◆ What is expected ◆
Please go line by line through the material and copy each one containing the word "ball".

◆ Supplied data ◆
_ _ _
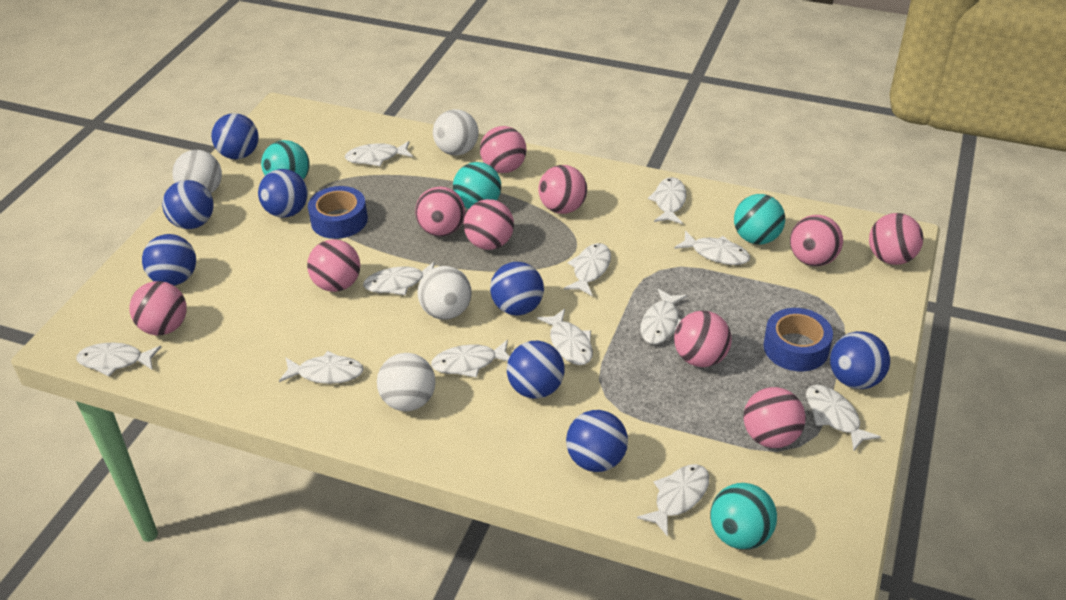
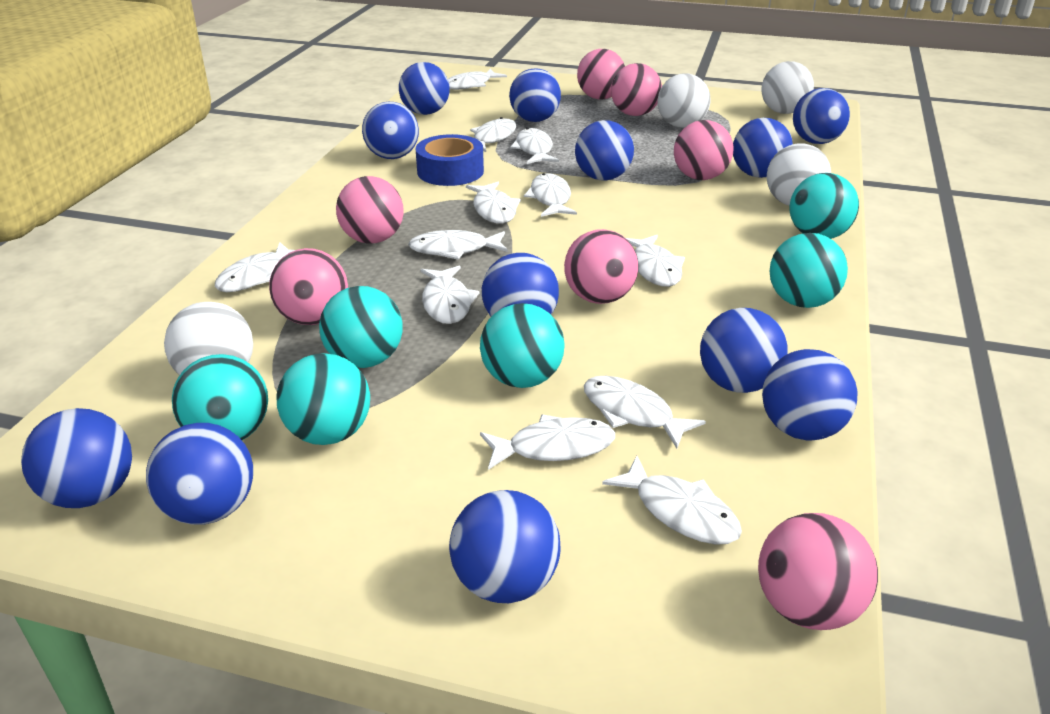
blue ball: 8 -> 12
blue tape: 2 -> 1
pink ball: 10 -> 7
turquoise ball: 4 -> 6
_ _ _
◆ Output for this task ◆
blue ball: 8 -> 12
pink ball: 10 -> 7
turquoise ball: 4 -> 6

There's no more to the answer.